▶ What to produce: Within the records, which lines hold the string "yellow"? Report each one by copying it.

▶ Source records:
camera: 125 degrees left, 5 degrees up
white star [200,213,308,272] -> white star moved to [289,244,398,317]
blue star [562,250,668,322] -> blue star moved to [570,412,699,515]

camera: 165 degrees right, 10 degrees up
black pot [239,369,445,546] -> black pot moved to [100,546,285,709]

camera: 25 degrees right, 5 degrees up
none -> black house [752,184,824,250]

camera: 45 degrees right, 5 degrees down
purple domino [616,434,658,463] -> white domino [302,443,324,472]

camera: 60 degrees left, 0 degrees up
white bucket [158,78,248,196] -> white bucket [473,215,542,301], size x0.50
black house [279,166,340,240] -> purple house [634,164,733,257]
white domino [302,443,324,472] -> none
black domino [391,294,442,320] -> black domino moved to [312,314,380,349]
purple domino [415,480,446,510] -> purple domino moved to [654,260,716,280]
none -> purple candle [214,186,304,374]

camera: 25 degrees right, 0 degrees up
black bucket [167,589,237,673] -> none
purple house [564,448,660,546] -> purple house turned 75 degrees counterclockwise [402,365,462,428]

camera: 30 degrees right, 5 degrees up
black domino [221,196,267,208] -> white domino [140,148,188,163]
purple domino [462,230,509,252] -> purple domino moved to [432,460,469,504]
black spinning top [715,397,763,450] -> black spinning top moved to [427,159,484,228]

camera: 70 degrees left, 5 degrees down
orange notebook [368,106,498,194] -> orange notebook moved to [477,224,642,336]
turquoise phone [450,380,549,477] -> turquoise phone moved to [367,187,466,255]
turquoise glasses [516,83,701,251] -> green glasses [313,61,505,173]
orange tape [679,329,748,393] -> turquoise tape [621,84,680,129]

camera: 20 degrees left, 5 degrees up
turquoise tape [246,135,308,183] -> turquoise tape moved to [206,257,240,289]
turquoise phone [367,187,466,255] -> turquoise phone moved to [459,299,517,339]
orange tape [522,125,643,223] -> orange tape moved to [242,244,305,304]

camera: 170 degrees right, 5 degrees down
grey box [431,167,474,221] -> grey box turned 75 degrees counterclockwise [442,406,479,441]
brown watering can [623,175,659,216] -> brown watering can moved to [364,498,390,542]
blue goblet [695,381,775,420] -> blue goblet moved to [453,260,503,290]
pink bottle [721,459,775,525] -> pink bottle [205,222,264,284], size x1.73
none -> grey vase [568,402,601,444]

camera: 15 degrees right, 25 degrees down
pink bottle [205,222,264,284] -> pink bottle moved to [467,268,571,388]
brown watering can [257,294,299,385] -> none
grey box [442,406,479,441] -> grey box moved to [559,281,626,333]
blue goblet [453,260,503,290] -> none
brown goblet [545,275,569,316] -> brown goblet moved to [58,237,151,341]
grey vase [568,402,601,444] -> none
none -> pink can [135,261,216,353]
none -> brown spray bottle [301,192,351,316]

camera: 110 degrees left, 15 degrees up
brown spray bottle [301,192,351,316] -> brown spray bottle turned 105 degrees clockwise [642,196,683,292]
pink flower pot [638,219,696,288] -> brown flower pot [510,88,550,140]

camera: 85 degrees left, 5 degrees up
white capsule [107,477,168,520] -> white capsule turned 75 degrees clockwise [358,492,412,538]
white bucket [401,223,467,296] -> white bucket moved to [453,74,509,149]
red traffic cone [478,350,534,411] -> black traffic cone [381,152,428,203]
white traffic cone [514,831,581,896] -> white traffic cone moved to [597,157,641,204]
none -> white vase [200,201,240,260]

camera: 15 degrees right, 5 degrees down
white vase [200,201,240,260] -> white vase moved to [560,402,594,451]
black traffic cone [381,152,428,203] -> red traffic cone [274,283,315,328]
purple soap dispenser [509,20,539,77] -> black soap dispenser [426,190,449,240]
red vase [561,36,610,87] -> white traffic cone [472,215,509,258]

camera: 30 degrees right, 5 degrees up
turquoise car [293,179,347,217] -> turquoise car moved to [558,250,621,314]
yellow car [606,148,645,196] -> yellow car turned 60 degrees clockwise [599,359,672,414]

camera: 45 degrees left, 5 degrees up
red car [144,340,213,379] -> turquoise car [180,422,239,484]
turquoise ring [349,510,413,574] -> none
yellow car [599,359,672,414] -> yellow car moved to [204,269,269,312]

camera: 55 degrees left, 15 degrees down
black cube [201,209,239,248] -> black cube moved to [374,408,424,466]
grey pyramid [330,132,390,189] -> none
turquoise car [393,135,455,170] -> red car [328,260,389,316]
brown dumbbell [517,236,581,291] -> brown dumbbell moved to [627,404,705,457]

▶ Solution for this problem:
yellow car [606,148,645,196] -> yellow car turned 60 degrees clockwise [599,359,672,414]
yellow car [599,359,672,414] -> yellow car moved to [204,269,269,312]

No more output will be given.